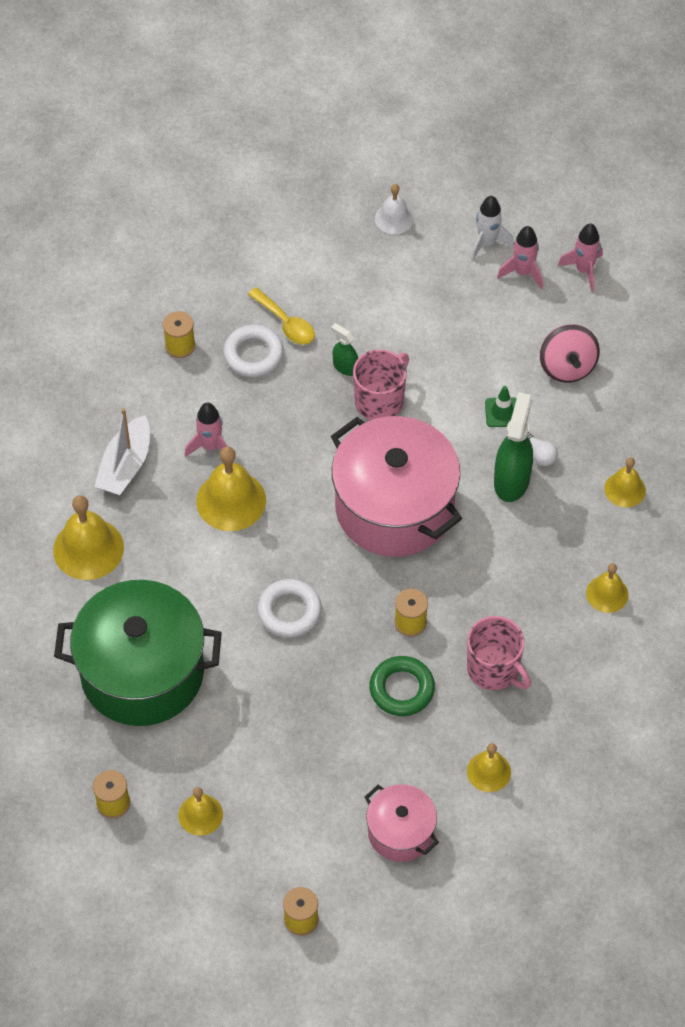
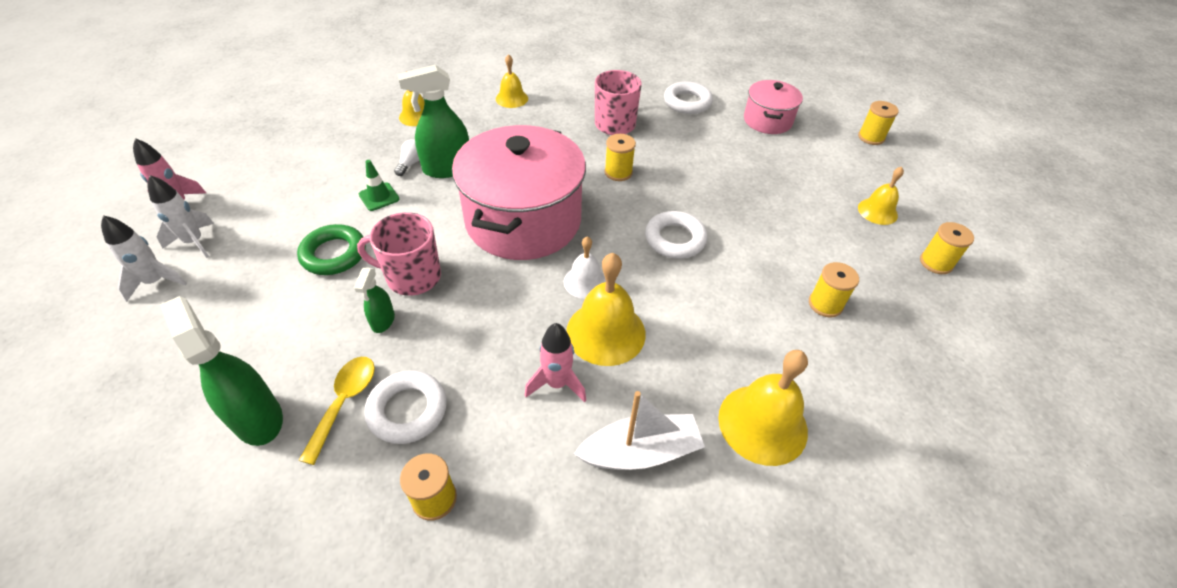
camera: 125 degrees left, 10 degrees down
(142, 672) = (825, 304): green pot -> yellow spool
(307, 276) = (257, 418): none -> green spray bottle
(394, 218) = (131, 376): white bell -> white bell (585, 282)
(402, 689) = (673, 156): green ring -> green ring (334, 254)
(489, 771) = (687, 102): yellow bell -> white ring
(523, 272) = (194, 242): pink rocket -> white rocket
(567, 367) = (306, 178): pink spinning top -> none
——
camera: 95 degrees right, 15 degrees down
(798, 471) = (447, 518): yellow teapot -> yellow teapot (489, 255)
——
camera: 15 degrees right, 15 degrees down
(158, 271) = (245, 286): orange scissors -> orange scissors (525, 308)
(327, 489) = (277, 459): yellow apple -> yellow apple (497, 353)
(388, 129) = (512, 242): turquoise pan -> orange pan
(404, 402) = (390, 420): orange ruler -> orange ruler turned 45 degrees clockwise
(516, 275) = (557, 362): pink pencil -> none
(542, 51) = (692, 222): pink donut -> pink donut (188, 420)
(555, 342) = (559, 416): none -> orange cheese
——
INSTRUCTIONS FOR THE TASK: Using the records above, count every line that includes the word "white", and state the number only.

EXPECTED OUTPUT: 3